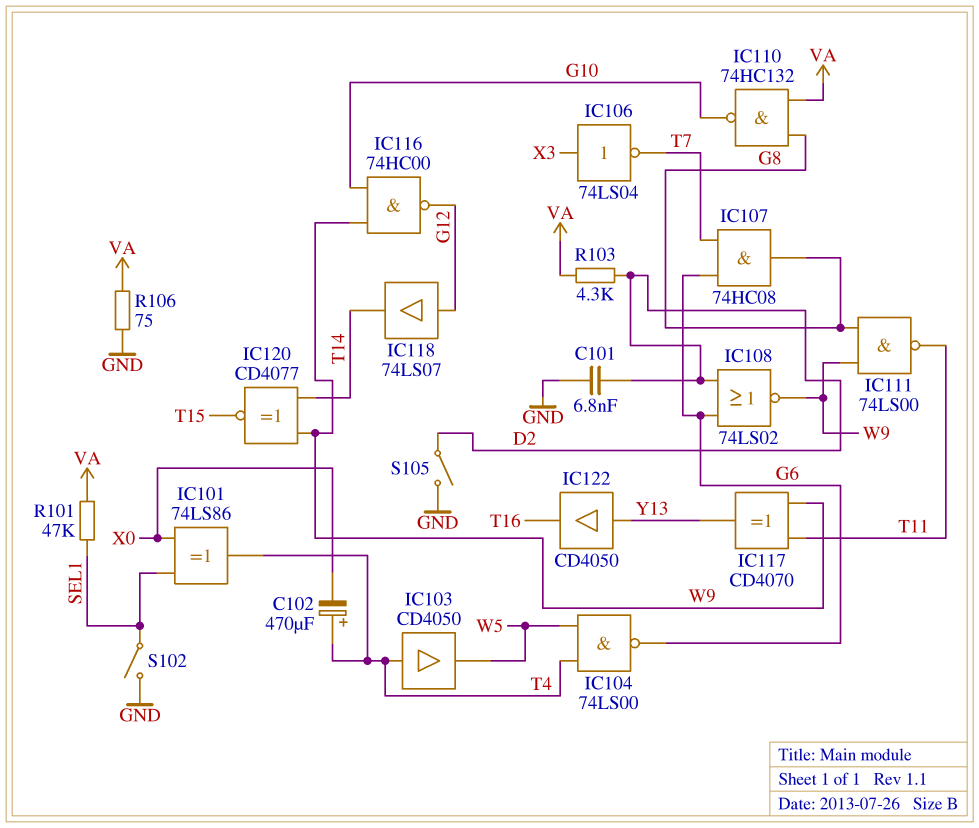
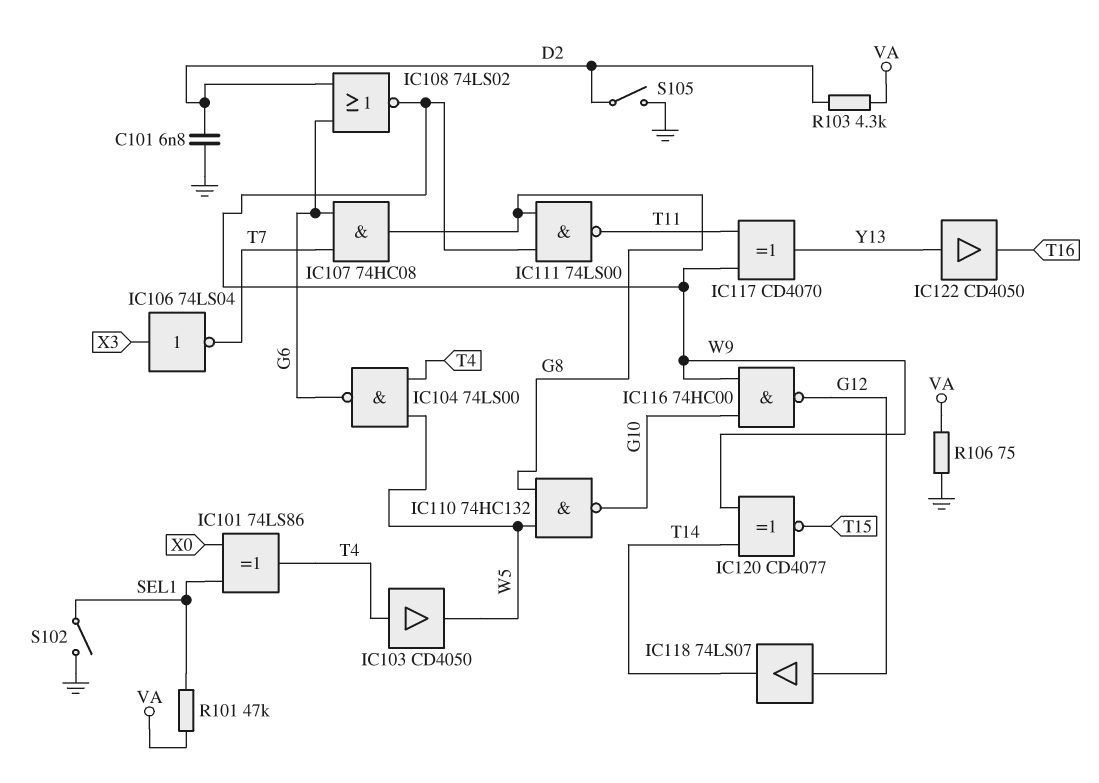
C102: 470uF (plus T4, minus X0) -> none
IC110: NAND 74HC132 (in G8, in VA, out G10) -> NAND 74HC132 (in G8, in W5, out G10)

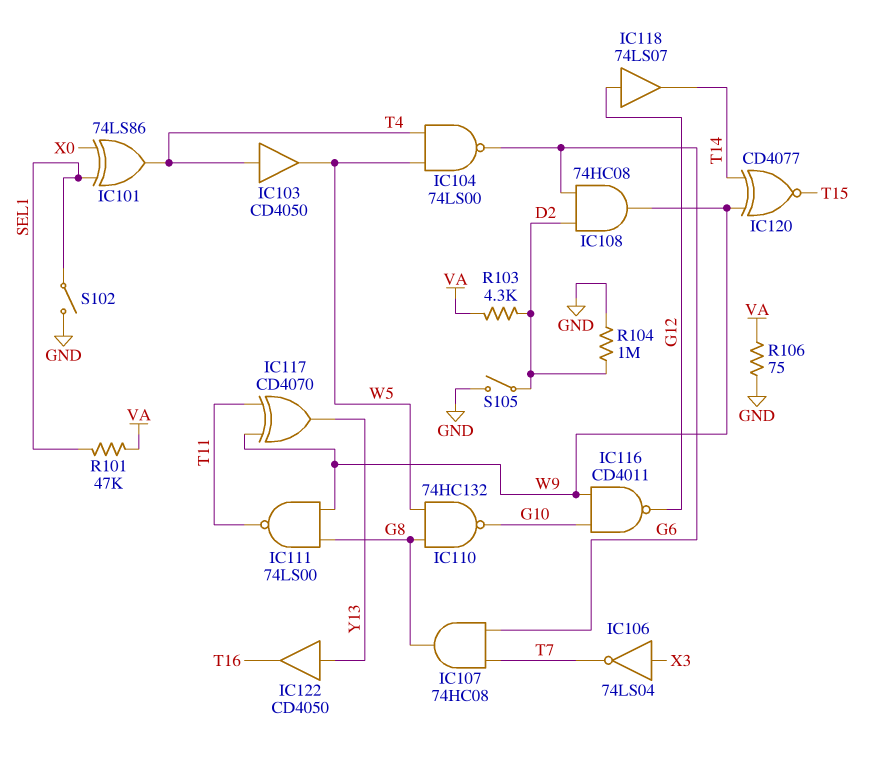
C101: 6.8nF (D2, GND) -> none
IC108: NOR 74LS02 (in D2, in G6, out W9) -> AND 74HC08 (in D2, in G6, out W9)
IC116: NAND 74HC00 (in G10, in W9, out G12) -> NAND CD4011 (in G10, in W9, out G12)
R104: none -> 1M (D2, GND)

---*---

• _Exercise brief_
Return each line of the material in which the string "NAND" can be found.

• _Answer to the exercise_
IC110: NAND 74HC132 (in G8, in VA, out G10) -> NAND 74HC132 (in G8, in W5, out G10)
IC116: NAND 74HC00 (in G10, in W9, out G12) -> NAND CD4011 (in G10, in W9, out G12)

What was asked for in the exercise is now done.